======== Input data

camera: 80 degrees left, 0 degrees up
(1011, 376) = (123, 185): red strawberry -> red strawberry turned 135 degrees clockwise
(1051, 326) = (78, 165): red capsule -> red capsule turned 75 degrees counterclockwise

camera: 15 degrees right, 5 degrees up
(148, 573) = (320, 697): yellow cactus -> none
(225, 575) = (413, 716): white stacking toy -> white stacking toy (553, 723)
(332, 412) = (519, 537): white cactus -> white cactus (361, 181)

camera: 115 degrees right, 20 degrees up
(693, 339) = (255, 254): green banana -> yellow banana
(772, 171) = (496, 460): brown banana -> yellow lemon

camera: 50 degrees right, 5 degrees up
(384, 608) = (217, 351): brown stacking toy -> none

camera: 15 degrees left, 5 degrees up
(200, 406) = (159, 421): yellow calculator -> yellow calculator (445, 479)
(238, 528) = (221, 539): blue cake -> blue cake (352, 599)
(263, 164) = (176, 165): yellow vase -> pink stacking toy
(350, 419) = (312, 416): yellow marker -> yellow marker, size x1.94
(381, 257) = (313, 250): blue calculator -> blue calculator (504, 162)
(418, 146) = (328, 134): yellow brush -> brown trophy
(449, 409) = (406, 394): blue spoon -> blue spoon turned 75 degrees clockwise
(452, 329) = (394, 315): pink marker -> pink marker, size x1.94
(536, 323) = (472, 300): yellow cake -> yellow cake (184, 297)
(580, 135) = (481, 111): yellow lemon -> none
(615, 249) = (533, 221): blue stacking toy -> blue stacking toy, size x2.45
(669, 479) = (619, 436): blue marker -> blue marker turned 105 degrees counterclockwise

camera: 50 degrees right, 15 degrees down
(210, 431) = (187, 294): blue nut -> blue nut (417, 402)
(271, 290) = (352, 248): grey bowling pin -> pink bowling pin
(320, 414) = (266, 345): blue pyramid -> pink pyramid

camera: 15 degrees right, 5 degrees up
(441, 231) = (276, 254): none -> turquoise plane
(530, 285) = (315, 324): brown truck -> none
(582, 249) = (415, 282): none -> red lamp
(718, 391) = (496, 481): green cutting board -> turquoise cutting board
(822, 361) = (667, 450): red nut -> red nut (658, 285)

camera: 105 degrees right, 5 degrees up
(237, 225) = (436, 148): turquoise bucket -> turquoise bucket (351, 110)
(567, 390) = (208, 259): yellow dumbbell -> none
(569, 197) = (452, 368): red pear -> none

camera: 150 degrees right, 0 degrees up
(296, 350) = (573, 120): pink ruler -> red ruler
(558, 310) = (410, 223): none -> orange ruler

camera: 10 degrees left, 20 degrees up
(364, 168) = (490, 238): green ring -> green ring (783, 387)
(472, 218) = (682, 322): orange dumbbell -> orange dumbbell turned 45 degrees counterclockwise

================

### Your instructions
Return only those lines of the records that contain the string "left".

### Reply
camera: 80 degrees left, 0 degrees up
camera: 15 degrees left, 5 degrees up
camera: 10 degrees left, 20 degrees up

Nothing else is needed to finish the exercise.